(Scene edit records)
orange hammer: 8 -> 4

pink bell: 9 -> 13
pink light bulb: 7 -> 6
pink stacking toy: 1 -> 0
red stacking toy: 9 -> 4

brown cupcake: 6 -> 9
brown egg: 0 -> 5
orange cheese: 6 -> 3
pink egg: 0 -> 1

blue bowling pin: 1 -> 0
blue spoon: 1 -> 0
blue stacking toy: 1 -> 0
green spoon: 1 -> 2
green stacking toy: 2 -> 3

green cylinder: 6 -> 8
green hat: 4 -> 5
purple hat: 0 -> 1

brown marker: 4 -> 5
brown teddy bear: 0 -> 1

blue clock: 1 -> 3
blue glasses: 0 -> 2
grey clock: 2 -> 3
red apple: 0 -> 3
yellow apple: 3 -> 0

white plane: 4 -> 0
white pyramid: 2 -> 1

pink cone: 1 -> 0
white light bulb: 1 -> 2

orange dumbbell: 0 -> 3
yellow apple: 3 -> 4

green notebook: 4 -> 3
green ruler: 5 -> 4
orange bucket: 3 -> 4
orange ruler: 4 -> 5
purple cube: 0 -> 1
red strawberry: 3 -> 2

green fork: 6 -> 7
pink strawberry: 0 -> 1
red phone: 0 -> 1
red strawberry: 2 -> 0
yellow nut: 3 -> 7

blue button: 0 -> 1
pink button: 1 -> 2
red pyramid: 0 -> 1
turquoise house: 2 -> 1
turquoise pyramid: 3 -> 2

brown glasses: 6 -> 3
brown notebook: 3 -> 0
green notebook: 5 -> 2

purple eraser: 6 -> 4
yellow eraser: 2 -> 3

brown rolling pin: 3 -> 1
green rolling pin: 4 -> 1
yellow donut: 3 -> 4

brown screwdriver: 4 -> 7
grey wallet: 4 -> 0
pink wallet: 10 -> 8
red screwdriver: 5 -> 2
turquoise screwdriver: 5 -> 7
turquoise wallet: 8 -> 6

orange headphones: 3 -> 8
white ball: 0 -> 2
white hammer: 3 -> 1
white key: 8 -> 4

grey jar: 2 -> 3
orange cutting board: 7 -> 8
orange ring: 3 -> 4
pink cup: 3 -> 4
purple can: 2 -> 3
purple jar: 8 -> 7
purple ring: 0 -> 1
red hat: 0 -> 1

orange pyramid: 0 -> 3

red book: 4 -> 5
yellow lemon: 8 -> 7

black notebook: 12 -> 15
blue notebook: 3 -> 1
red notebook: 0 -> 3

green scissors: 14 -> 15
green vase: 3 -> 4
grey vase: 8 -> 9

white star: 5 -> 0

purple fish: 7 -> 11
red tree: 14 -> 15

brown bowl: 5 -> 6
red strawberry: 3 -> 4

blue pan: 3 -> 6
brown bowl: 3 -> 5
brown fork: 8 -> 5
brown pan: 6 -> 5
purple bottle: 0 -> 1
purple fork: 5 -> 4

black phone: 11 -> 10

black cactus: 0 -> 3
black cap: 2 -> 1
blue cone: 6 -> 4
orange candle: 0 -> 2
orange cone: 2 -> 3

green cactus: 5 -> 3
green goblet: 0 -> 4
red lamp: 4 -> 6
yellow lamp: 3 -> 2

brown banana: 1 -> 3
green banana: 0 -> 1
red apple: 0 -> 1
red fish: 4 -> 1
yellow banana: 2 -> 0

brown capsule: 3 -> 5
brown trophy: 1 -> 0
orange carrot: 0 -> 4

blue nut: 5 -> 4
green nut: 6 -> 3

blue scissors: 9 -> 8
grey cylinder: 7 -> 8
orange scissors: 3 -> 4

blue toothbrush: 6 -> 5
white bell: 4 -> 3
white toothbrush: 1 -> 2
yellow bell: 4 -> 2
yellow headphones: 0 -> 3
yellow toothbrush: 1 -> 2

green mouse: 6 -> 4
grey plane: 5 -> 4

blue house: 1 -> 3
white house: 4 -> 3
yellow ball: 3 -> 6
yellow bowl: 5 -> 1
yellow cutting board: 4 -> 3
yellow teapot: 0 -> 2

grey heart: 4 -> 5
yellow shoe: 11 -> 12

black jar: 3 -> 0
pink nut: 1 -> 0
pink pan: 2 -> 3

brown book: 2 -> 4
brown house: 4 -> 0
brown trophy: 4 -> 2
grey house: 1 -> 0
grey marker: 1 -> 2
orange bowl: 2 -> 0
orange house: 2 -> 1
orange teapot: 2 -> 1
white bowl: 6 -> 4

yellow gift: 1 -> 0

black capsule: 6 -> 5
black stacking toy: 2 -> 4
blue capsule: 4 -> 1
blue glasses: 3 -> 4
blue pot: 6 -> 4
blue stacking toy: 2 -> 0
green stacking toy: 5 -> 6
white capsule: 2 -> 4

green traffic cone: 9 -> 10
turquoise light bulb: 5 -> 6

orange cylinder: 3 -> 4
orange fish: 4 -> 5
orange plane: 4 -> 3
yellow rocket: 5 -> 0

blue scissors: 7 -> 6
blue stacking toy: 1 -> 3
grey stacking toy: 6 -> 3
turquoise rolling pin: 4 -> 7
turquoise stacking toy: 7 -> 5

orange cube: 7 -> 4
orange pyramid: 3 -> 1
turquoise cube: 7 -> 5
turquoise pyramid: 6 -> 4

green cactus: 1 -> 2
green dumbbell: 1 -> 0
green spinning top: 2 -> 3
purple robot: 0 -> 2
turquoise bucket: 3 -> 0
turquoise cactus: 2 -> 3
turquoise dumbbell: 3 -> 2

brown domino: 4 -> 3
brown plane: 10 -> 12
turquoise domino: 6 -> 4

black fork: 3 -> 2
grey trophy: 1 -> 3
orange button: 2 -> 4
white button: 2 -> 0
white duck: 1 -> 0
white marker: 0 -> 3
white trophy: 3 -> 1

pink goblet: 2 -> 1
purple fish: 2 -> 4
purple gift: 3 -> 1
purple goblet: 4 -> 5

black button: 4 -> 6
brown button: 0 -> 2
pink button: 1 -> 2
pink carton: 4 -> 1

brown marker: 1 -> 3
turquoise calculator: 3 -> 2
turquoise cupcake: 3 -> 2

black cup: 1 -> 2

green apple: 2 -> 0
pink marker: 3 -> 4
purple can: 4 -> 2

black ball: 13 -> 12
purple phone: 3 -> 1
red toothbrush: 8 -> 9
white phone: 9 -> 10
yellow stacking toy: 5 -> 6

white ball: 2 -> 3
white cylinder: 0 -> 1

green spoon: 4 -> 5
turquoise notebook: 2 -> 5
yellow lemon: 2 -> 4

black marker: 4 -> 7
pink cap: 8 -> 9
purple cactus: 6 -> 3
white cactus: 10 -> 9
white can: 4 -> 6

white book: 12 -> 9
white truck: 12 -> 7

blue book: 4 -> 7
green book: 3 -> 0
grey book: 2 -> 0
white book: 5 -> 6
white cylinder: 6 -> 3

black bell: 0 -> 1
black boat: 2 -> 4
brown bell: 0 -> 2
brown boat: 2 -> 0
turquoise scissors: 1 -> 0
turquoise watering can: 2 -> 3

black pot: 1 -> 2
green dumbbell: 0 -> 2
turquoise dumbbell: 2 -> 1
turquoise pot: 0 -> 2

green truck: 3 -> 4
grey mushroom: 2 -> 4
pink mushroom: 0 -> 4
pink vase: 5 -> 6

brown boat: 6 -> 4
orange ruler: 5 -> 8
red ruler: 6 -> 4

• [AIM OF THE TASK]:
Copy all lines from the data above that contain the word "cactus".

• [FINISHED TASK]:
black cactus: 0 -> 3
green cactus: 5 -> 3
green cactus: 1 -> 2
turquoise cactus: 2 -> 3
purple cactus: 6 -> 3
white cactus: 10 -> 9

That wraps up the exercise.